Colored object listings
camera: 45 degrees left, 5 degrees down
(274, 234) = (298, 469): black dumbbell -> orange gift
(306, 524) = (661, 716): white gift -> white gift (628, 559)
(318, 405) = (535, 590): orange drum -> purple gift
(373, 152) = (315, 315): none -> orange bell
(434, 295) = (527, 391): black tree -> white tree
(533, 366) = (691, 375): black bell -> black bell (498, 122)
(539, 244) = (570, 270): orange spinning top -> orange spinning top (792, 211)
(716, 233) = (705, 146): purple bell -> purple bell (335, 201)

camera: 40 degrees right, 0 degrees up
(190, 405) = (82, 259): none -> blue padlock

--

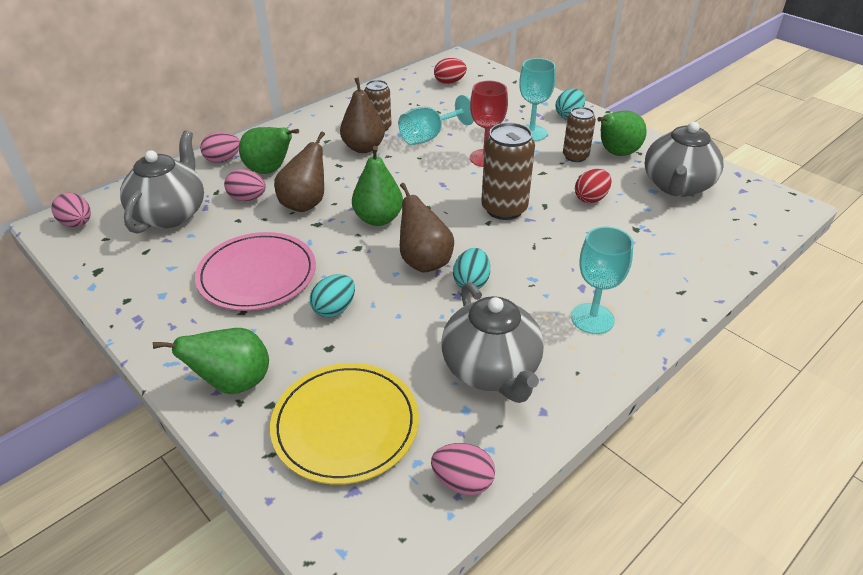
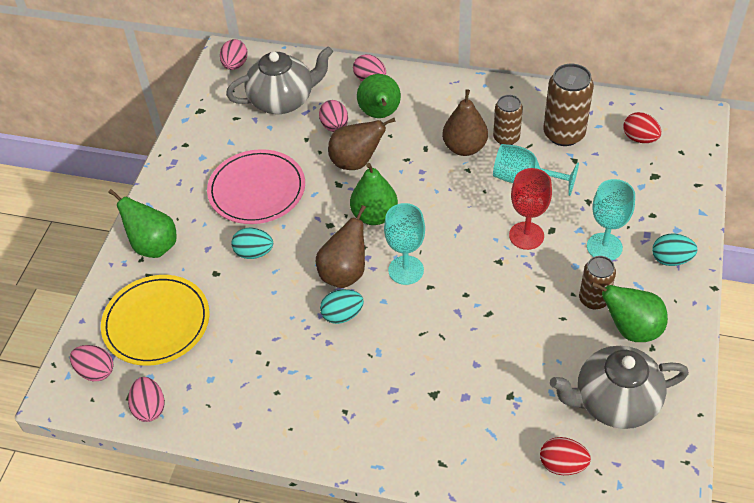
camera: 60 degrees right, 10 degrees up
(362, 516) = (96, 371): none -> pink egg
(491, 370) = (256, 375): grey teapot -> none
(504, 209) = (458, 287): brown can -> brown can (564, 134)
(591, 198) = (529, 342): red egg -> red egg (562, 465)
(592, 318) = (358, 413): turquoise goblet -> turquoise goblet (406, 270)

● Problem statement
Search the data for "purple". Copy every line that has it.

● Solution for this problem
(318, 405) = (535, 590): orange drum -> purple gift
(716, 233) = (705, 146): purple bell -> purple bell (335, 201)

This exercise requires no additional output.